- _Problem_: Reproduce the material below word for word, leaving out the pictures.
--- Start of Record excerpts ---
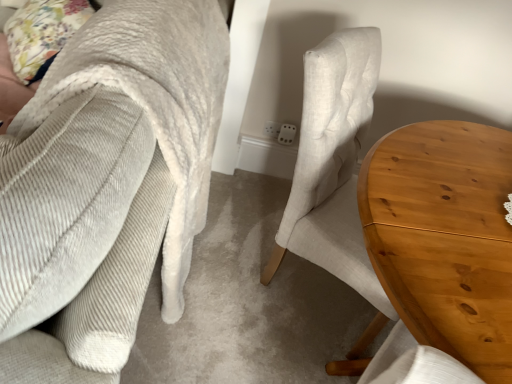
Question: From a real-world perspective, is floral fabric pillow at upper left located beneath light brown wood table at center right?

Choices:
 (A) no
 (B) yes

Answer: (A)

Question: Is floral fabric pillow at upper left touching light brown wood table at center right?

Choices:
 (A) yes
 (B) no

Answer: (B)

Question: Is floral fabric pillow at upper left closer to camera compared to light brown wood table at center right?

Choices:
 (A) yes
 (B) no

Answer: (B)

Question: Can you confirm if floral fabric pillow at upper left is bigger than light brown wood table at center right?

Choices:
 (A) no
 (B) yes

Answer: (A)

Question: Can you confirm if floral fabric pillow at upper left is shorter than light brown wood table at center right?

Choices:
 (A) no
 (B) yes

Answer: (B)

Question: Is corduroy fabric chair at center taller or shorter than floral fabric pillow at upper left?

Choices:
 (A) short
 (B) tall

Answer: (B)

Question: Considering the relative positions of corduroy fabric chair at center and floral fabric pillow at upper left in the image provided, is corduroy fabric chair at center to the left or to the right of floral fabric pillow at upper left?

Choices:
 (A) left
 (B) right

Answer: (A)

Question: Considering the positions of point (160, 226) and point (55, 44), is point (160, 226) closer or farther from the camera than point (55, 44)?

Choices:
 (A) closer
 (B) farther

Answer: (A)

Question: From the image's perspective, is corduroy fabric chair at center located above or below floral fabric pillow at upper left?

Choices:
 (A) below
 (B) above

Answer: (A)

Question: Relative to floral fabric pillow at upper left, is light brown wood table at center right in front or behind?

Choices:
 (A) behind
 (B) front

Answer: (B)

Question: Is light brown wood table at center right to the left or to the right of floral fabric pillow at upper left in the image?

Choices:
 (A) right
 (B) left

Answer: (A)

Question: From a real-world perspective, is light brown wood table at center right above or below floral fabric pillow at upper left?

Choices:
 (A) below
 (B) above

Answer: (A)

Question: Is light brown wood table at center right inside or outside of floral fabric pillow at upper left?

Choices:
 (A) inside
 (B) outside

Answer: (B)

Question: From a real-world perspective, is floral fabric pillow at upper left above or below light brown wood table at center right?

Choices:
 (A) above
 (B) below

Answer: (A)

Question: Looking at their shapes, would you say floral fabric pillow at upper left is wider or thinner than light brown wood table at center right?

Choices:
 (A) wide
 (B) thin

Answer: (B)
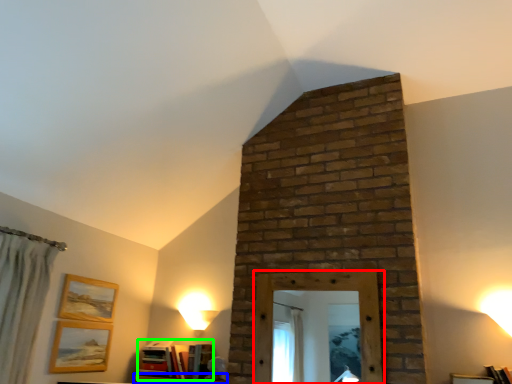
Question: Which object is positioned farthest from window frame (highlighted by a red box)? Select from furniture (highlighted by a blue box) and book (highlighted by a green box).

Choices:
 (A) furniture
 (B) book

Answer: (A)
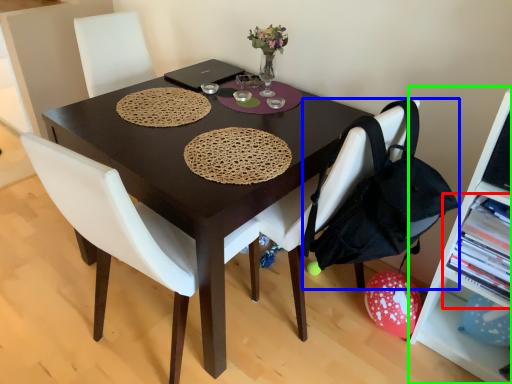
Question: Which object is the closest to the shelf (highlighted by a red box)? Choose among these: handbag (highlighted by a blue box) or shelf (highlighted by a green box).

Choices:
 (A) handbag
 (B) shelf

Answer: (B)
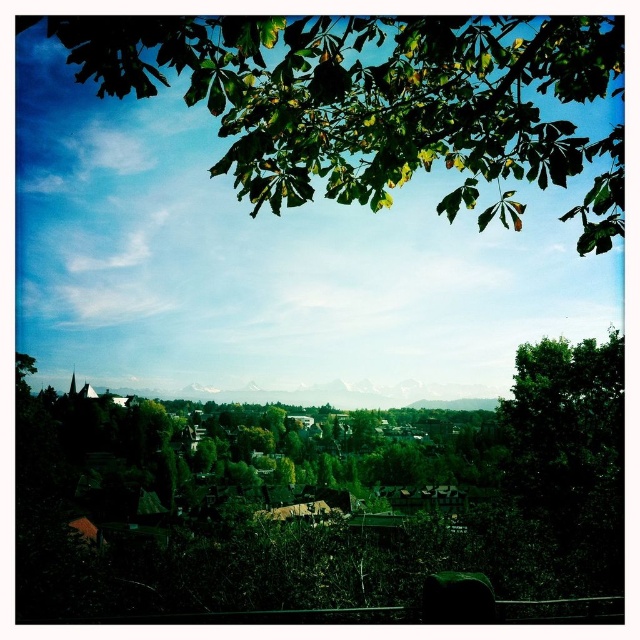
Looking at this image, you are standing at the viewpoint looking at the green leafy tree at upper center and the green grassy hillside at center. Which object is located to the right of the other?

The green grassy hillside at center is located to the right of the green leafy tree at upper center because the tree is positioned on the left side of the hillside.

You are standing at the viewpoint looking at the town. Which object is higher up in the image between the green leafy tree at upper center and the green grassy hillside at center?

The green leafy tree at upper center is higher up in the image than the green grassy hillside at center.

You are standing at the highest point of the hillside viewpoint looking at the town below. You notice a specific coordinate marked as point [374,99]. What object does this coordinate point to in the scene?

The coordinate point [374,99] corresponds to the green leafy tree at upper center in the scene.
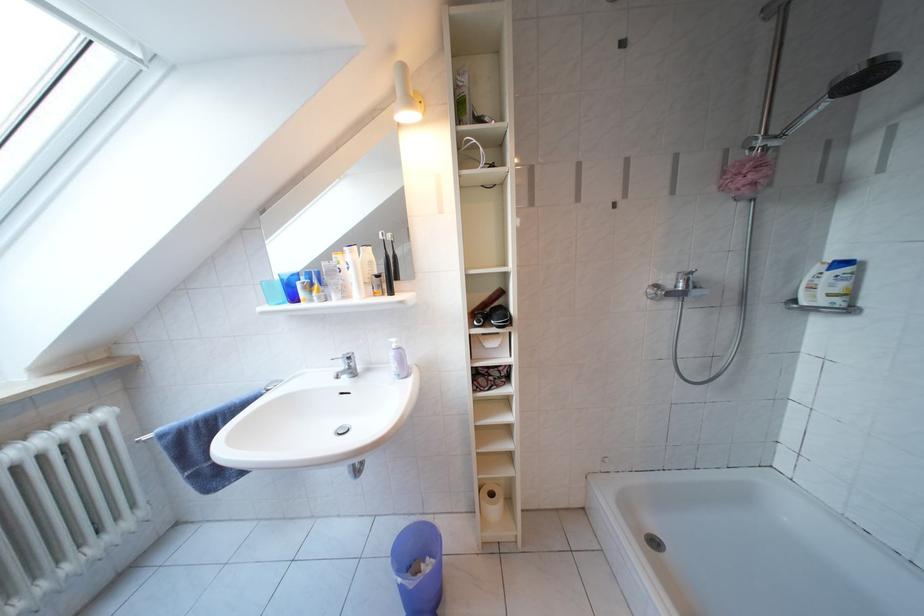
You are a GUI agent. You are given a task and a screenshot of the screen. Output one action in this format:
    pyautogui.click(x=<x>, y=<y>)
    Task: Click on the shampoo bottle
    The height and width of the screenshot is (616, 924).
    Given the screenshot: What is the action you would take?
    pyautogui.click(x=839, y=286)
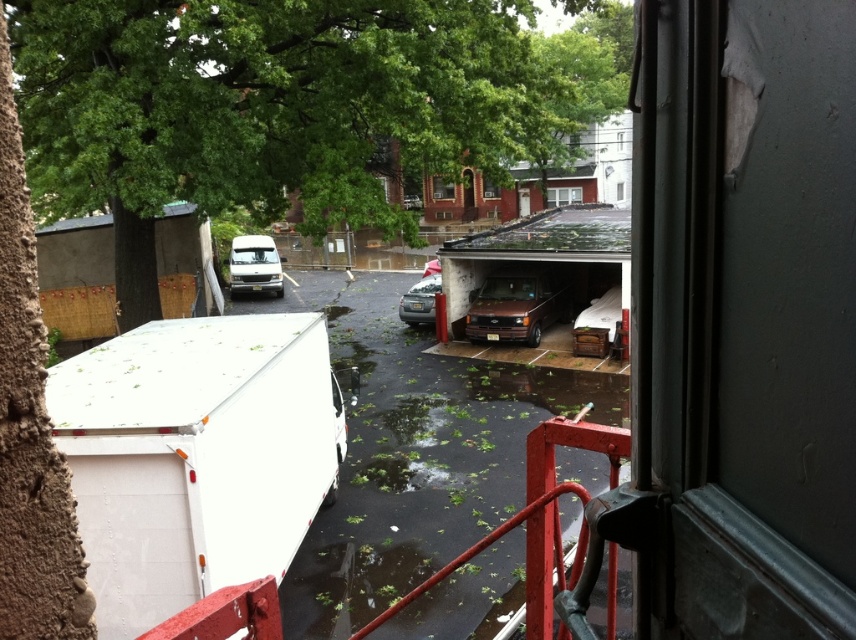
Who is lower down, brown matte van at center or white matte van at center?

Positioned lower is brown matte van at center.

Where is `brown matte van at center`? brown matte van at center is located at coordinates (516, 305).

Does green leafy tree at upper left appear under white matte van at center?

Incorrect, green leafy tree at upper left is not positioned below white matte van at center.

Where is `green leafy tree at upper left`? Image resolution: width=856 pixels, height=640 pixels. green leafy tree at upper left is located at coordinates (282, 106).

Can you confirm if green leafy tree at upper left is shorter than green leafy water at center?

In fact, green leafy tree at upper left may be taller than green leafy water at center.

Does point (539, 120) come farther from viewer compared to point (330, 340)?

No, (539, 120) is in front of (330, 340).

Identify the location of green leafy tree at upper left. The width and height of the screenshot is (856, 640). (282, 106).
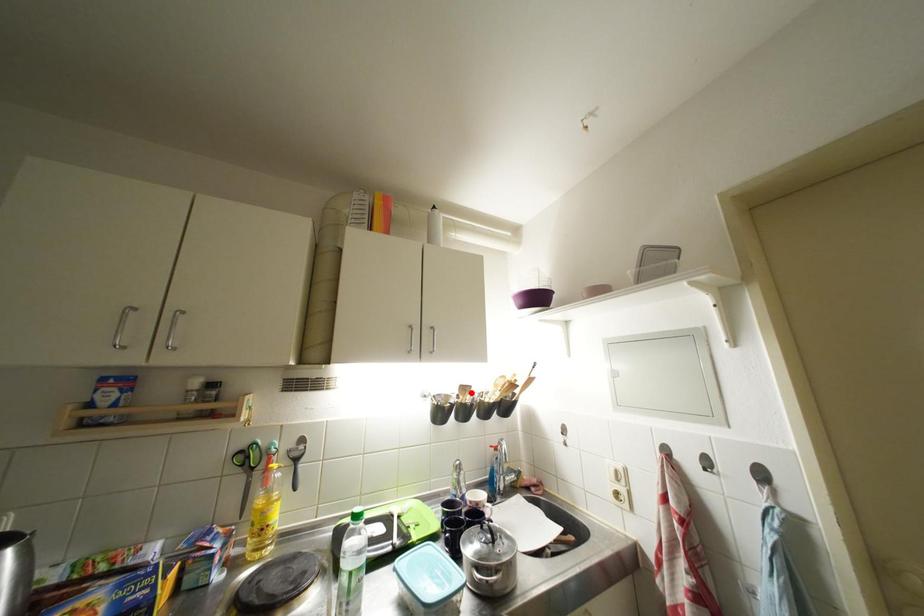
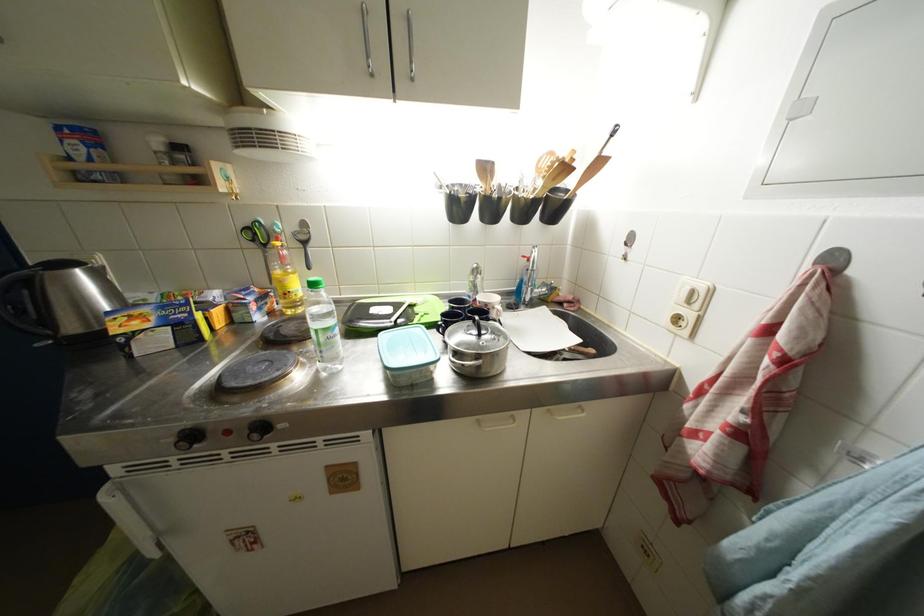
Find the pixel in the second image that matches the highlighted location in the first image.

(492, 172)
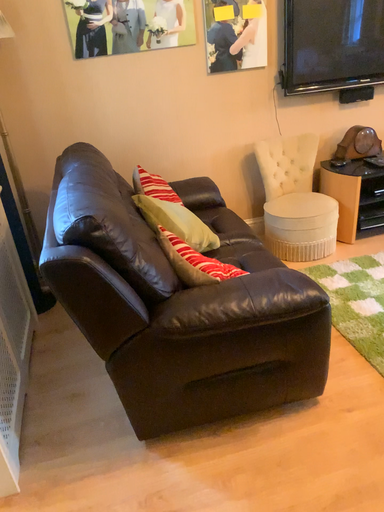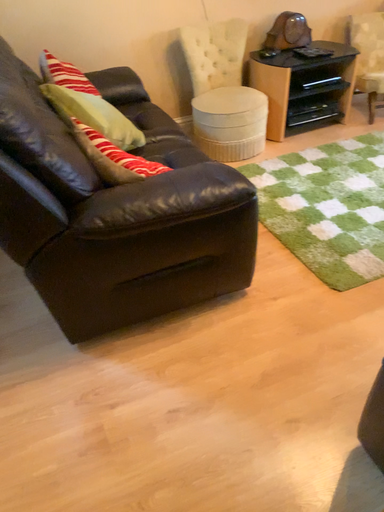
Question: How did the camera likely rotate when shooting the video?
--- End of Record excerpts ---
- _Result_:
Question: From a real-world perspective, is floral fabric pillow at upper left located beneath light brown wood table at center right?

Choices:
 (A) no
 (B) yes

Answer: (A)

Question: Is floral fabric pillow at upper left touching light brown wood table at center right?

Choices:
 (A) yes
 (B) no

Answer: (B)

Question: Is floral fabric pillow at upper left closer to camera compared to light brown wood table at center right?

Choices:
 (A) yes
 (B) no

Answer: (B)

Question: Can you confirm if floral fabric pillow at upper left is bigger than light brown wood table at center right?

Choices:
 (A) no
 (B) yes

Answer: (A)

Question: Can you confirm if floral fabric pillow at upper left is shorter than light brown wood table at center right?

Choices:
 (A) no
 (B) yes

Answer: (B)

Question: Is corduroy fabric chair at center taller or shorter than floral fabric pillow at upper left?

Choices:
 (A) short
 (B) tall

Answer: (B)

Question: Considering the relative positions of corduroy fabric chair at center and floral fabric pillow at upper left in the image provided, is corduroy fabric chair at center to the left or to the right of floral fabric pillow at upper left?

Choices:
 (A) left
 (B) right

Answer: (A)

Question: Considering the positions of point (160, 226) and point (55, 44), is point (160, 226) closer or farther from the camera than point (55, 44)?

Choices:
 (A) closer
 (B) farther

Answer: (A)

Question: From the image's perspective, is corduroy fabric chair at center located above or below floral fabric pillow at upper left?

Choices:
 (A) below
 (B) above

Answer: (A)

Question: Relative to floral fabric pillow at upper left, is light brown wood table at center right in front or behind?

Choices:
 (A) behind
 (B) front

Answer: (B)

Question: Is light brown wood table at center right to the left or to the right of floral fabric pillow at upper left in the image?

Choices:
 (A) right
 (B) left

Answer: (A)

Question: From a real-world perspective, is light brown wood table at center right above or below floral fabric pillow at upper left?

Choices:
 (A) below
 (B) above

Answer: (A)

Question: Is light brown wood table at center right inside or outside of floral fabric pillow at upper left?

Choices:
 (A) inside
 (B) outside

Answer: (B)

Question: From a real-world perspective, is floral fabric pillow at upper left above or below light brown wood table at center right?

Choices:
 (A) above
 (B) below

Answer: (A)

Question: Looking at their shapes, would you say floral fabric pillow at upper left is wider or thinner than light brown wood table at center right?

Choices:
 (A) wide
 (B) thin

Answer: (B)
Question: Which object is positioned farthest from window frame (highlighted by a red box)? Select from furniture (highlighted by a blue box) and book (highlighted by a green box).

Choices:
 (A) furniture
 (B) book

Answer: (A)
Question: Which object is the closest to the shelf (highlighted by a red box)? Choose among these: handbag (highlighted by a blue box) or shelf (highlighted by a green box).

Choices:
 (A) handbag
 (B) shelf

Answer: (B)
Looking at this image, you are standing at the viewpoint looking at the green leafy tree at upper center and the green grassy hillside at center. Which object is located to the right of the other?

The green grassy hillside at center is located to the right of the green leafy tree at upper center because the tree is positioned on the left side of the hillside.

You are standing at the viewpoint looking at the town. Which object is higher up in the image between the green leafy tree at upper center and the green grassy hillside at center?

The green leafy tree at upper center is higher up in the image than the green grassy hillside at center.

You are standing at the highest point of the hillside viewpoint looking at the town below. You notice a specific coordinate marked as point [374,99]. What object does this coordinate point to in the scene?

The coordinate point [374,99] corresponds to the green leafy tree at upper center in the scene.
You are a GUI agent. You are given a task and a screenshot of the screen. Output one action in this format:
    pyautogui.click(x=<x>, y=<y>)
    Task: Click on the shampoo bottle
    The height and width of the screenshot is (616, 924).
    Given the screenshot: What is the action you would take?
    pyautogui.click(x=839, y=286)
Who is lower down, brown matte van at center or white matte van at center?

Positioned lower is brown matte van at center.

Where is `brown matte van at center`? brown matte van at center is located at coordinates (516, 305).

Does green leafy tree at upper left appear under white matte van at center?

Incorrect, green leafy tree at upper left is not positioned below white matte van at center.

Where is `green leafy tree at upper left`? Image resolution: width=856 pixels, height=640 pixels. green leafy tree at upper left is located at coordinates (282, 106).

Can you confirm if green leafy tree at upper left is shorter than green leafy water at center?

In fact, green leafy tree at upper left may be taller than green leafy water at center.

Does point (539, 120) come farther from viewer compared to point (330, 340)?

No, (539, 120) is in front of (330, 340).

Identify the location of green leafy tree at upper left. The width and height of the screenshot is (856, 640). (282, 106).
Find the pixel in the second image that matches the highlighted location in the first image.

(492, 172)
Question: How did the camera likely rotate when shooting the video?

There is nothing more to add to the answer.